Task description
Give the number of lines in the listing that hold the word "switch". Write nothing but that number.

Provided records
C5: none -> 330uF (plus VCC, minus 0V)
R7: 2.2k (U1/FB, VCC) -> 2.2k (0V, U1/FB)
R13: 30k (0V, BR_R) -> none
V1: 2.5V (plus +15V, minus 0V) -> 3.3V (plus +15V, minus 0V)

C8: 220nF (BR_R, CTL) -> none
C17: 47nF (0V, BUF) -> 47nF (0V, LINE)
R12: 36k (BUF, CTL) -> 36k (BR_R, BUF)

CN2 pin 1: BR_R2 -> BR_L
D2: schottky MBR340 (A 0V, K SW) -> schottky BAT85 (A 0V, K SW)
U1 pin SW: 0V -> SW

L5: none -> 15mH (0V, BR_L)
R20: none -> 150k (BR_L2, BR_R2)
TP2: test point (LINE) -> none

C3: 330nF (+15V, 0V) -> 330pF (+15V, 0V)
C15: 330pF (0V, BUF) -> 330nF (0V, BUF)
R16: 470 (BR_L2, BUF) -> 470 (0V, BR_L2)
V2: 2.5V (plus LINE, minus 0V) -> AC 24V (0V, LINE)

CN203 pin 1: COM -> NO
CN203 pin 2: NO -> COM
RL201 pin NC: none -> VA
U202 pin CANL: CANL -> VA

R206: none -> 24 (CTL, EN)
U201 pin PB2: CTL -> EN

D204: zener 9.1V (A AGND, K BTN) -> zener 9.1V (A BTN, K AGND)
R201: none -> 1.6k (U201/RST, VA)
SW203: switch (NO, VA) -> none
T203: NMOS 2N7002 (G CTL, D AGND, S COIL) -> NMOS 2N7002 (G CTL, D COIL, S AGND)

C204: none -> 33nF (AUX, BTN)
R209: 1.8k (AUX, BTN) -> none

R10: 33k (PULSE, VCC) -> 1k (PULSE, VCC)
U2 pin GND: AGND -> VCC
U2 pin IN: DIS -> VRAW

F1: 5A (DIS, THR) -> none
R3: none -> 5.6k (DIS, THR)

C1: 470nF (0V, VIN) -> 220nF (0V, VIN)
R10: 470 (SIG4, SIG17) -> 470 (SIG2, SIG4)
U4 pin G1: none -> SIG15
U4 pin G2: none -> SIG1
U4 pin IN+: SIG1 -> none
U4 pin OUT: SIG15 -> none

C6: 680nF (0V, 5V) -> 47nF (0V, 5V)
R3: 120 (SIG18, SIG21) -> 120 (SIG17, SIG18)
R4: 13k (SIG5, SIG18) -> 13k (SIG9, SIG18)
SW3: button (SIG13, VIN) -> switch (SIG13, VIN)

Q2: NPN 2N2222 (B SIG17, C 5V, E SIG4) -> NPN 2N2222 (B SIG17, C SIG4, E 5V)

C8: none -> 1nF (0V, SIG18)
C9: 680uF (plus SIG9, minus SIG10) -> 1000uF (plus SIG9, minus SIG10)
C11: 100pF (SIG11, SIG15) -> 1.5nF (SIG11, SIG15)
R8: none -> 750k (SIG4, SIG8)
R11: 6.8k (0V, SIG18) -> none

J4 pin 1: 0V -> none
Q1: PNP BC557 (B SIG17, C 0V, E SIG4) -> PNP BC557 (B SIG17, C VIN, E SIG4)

Written solution
2